**Task inputs**
%%

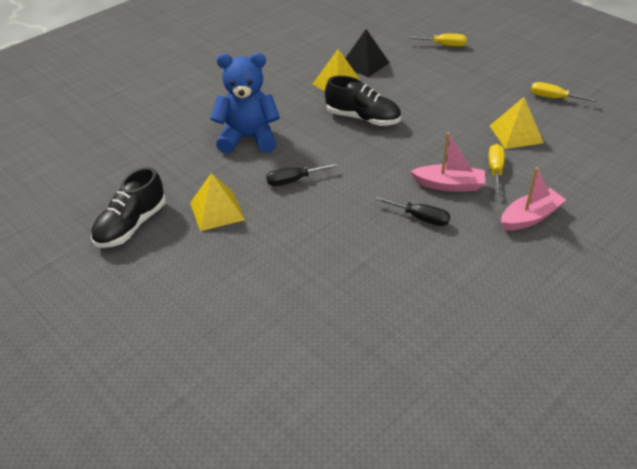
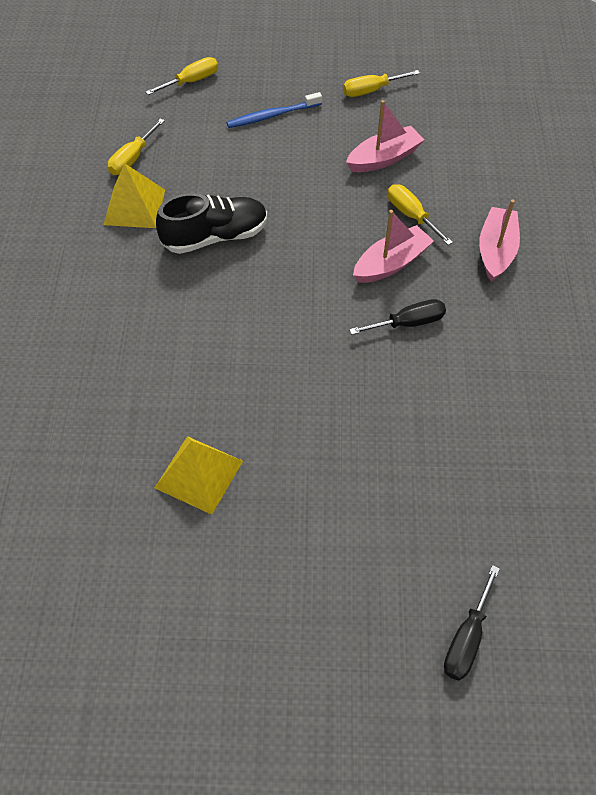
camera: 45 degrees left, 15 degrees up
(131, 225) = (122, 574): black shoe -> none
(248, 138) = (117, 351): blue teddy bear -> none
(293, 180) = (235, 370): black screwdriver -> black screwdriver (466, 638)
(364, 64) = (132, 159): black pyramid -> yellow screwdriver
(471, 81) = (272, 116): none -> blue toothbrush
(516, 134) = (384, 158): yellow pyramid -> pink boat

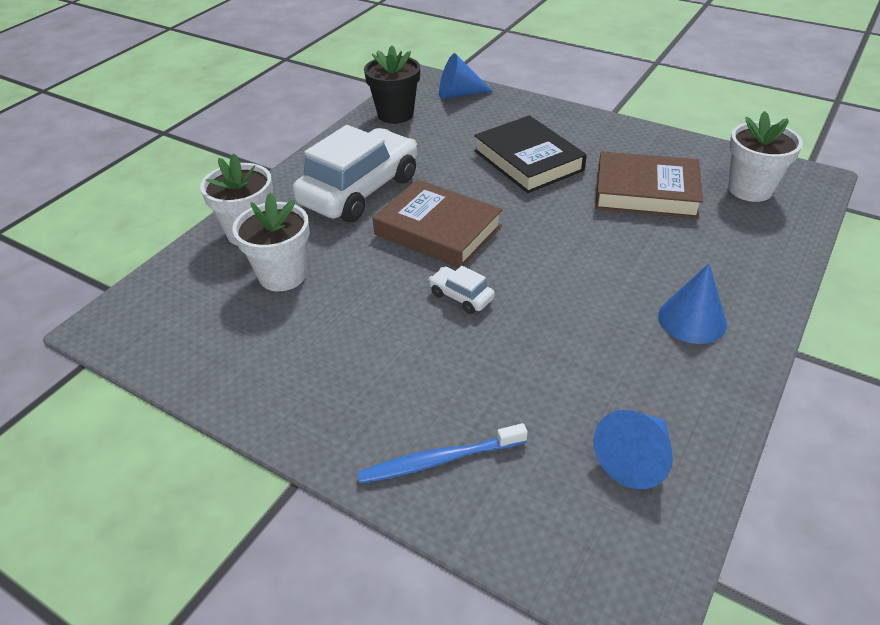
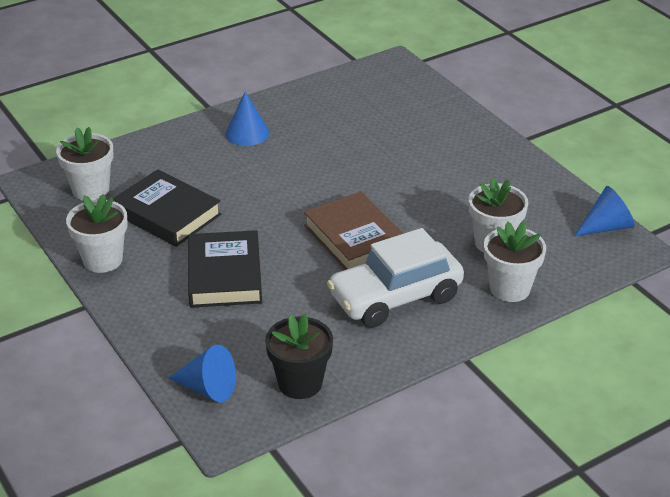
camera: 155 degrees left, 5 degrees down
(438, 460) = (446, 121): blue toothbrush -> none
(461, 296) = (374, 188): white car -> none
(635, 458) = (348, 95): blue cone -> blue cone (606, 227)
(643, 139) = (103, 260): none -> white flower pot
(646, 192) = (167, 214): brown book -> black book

%%
%%

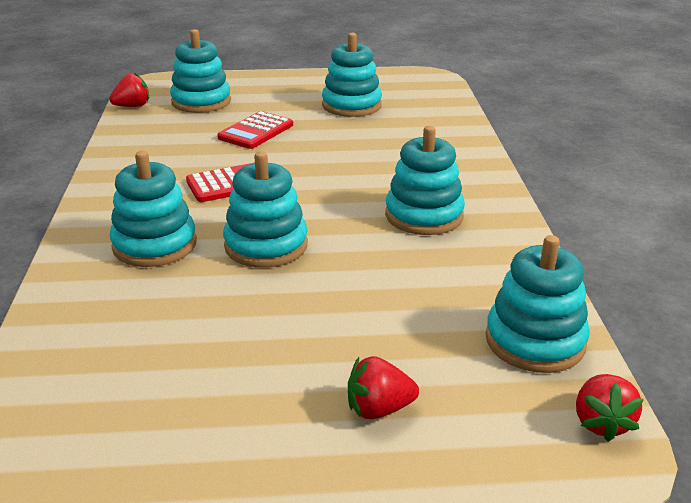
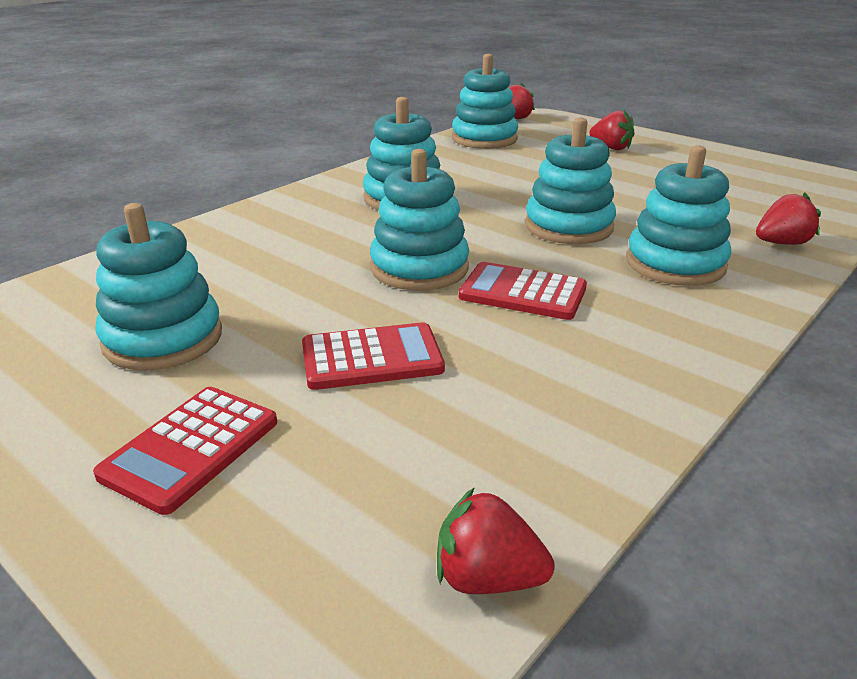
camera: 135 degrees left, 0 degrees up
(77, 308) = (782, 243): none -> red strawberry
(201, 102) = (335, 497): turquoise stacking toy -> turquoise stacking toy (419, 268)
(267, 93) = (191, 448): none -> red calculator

%%
%%

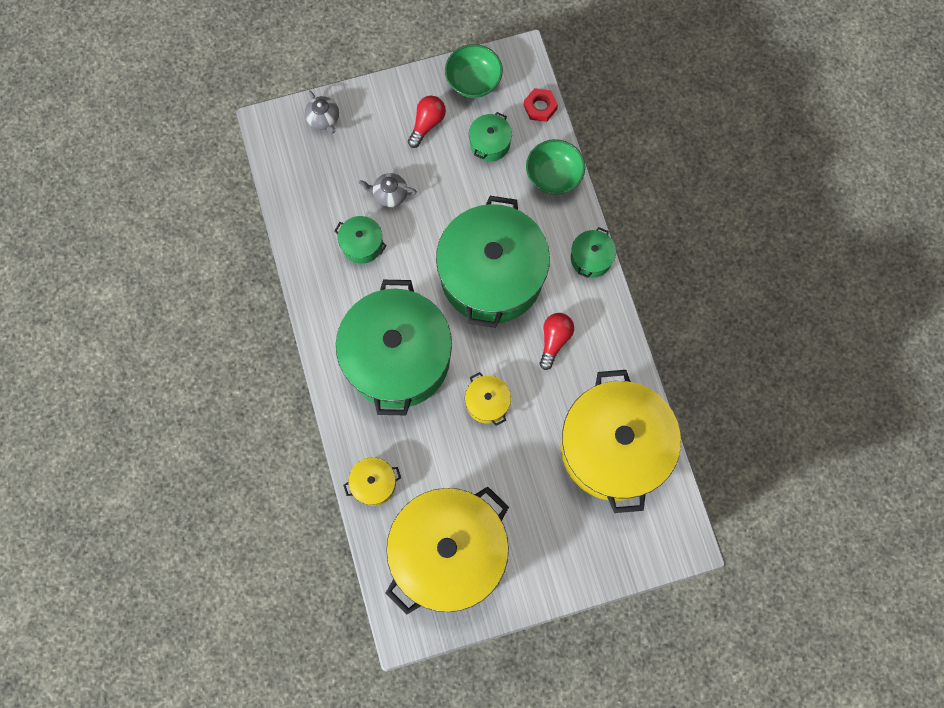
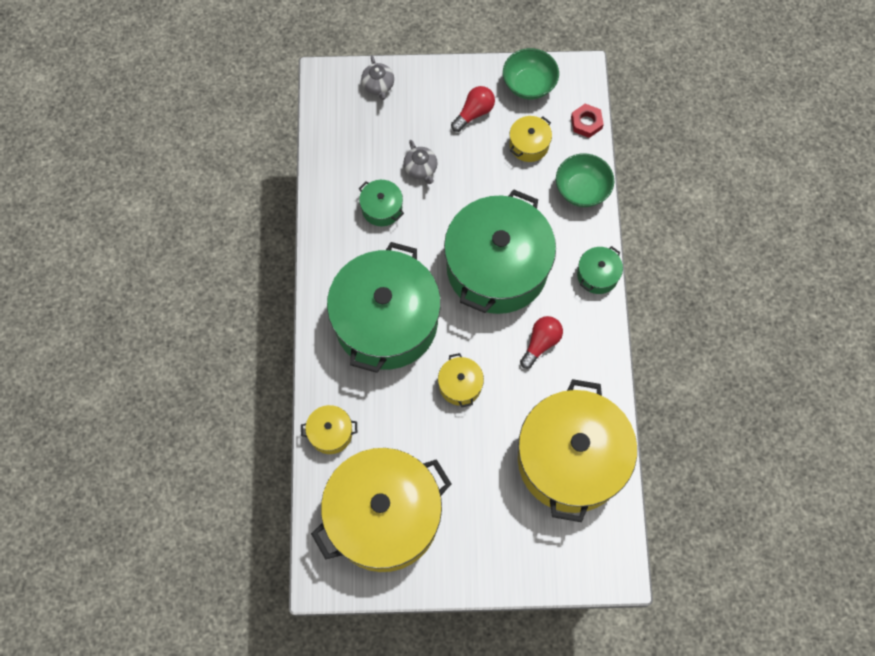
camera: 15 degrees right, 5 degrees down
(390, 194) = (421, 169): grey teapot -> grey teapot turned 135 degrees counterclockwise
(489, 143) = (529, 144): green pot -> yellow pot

%%

Set down, exactly as written above, each line from the one with "camera: 45 degrees left, 15 degrees up" through the one with "(646, 192) = (167, 214): brown", and skip the pictures.

camera: 45 degrees left, 15 degrees up
(131, 225) = (122, 574): black shoe -> none
(248, 138) = (117, 351): blue teddy bear -> none
(293, 180) = (235, 370): black screwdriver -> black screwdriver (466, 638)
(364, 64) = (132, 159): black pyramid -> yellow screwdriver
(471, 81) = (272, 116): none -> blue toothbrush
(516, 134) = (384, 158): yellow pyramid -> pink boat

camera: 155 degrees left, 5 degrees down
(438, 460) = (446, 121): blue toothbrush -> none
(461, 296) = (374, 188): white car -> none
(635, 458) = (348, 95): blue cone -> blue cone (606, 227)
(643, 139) = (103, 260): none -> white flower pot
(646, 192) = (167, 214): brown book -> black book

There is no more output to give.